Work required – Copy out each line of the data that contains "degrees".

Data –
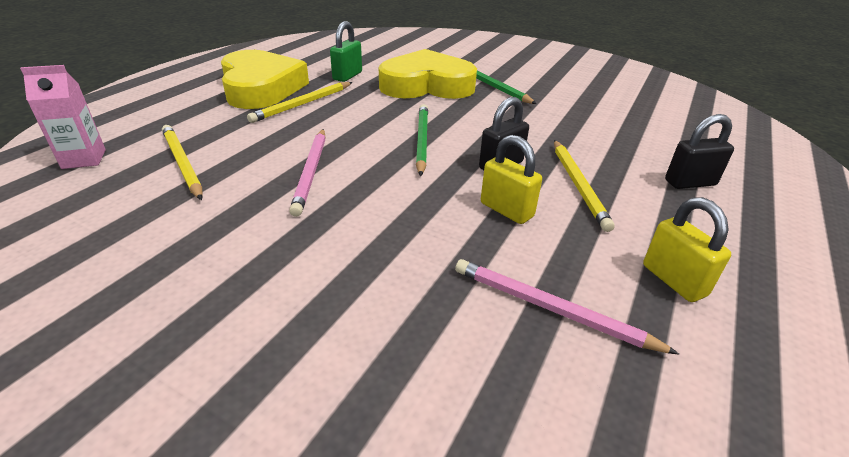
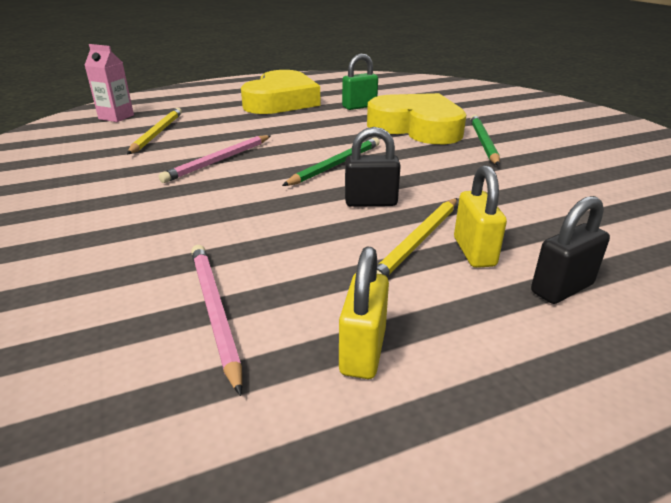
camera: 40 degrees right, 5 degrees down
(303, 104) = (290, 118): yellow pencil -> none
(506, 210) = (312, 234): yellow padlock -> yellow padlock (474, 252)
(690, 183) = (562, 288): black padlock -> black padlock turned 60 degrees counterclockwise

Written solution –
camera: 40 degrees right, 5 degrees down
(690, 183) = (562, 288): black padlock -> black padlock turned 60 degrees counterclockwise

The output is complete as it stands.